### Data supplied
--

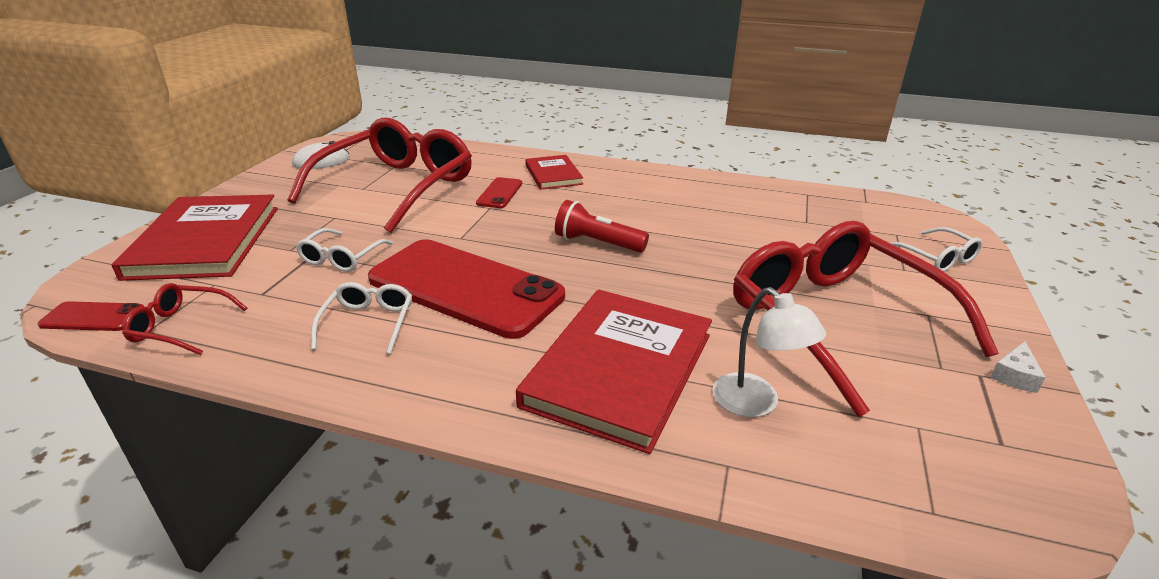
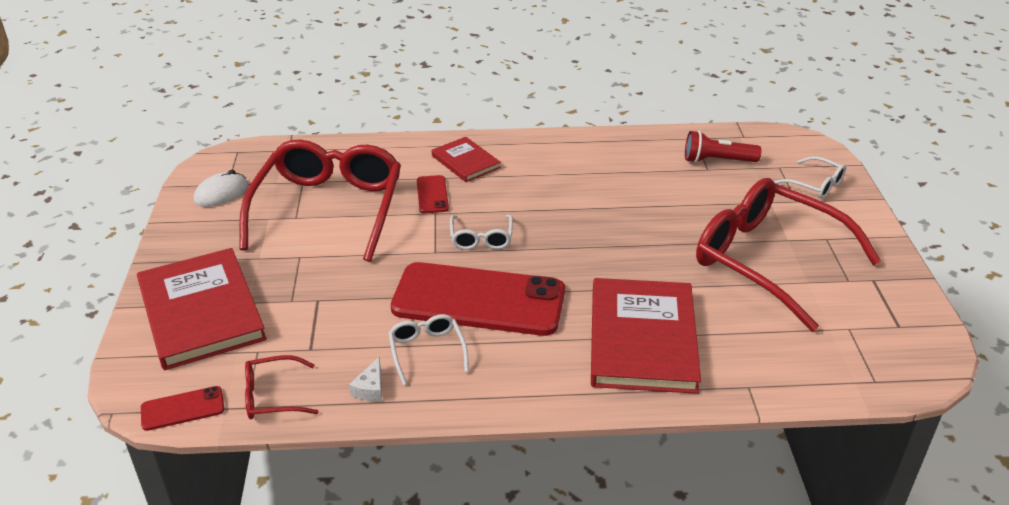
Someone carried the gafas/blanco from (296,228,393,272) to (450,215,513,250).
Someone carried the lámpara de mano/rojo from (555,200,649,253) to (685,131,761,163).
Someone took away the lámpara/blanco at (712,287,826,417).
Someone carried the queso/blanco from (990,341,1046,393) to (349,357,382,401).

--

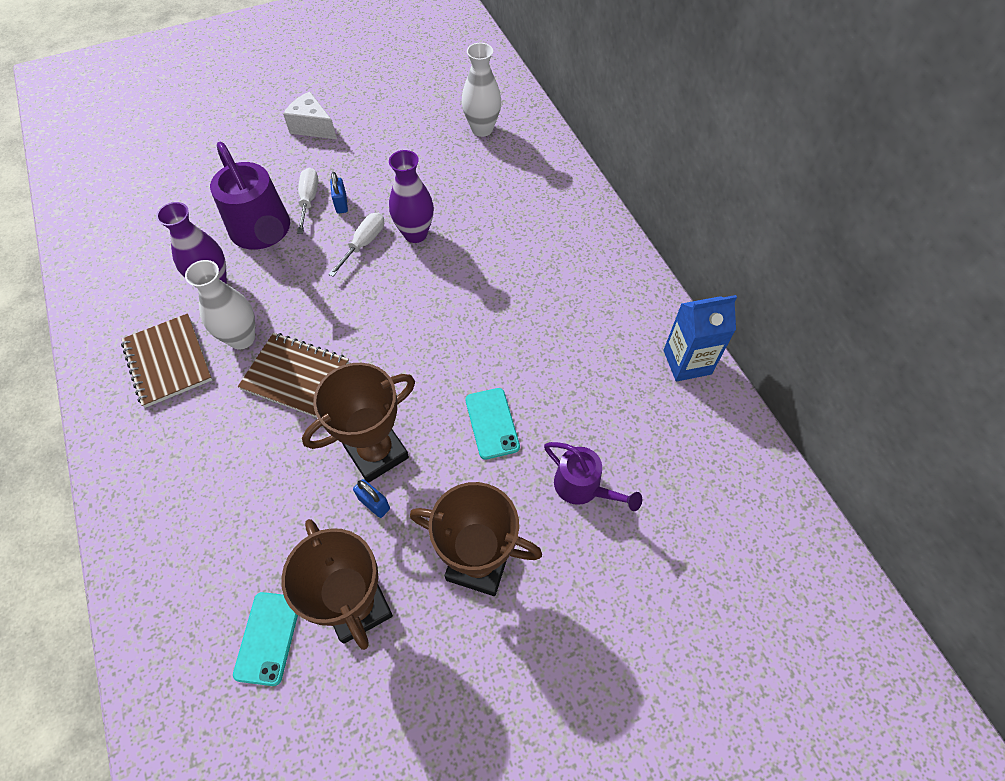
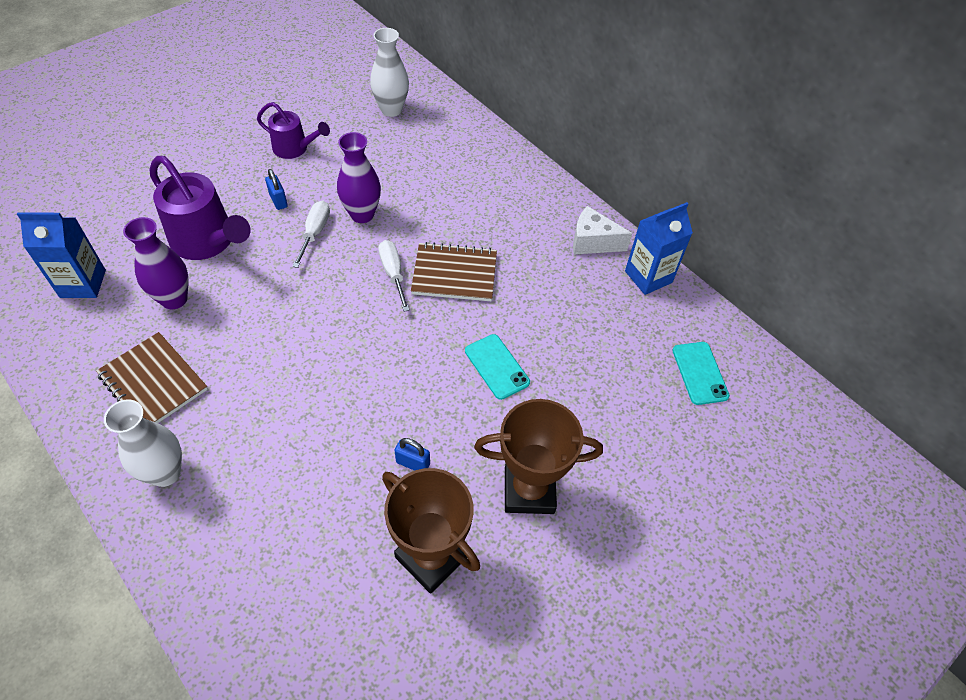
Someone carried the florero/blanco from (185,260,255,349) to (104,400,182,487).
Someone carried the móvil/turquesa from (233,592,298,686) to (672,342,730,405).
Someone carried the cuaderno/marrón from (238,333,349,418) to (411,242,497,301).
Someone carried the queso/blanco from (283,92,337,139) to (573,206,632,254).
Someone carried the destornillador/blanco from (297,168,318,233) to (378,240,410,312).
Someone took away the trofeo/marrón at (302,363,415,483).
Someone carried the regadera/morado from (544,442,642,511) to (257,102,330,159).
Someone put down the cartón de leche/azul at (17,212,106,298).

--

### Your assignment
Among the records above, repeat exactly the line with "Someone carried the queso/blanco from (283,92,337,139)", the line with "Someone put down", and every line in between, and only those.

### Solution below
Someone carried the queso/blanco from (283,92,337,139) to (573,206,632,254).
Someone carried the destornillador/blanco from (297,168,318,233) to (378,240,410,312).
Someone took away the trofeo/marrón at (302,363,415,483).
Someone carried the regadera/morado from (544,442,642,511) to (257,102,330,159).
Someone put down the cartón de leche/azul at (17,212,106,298).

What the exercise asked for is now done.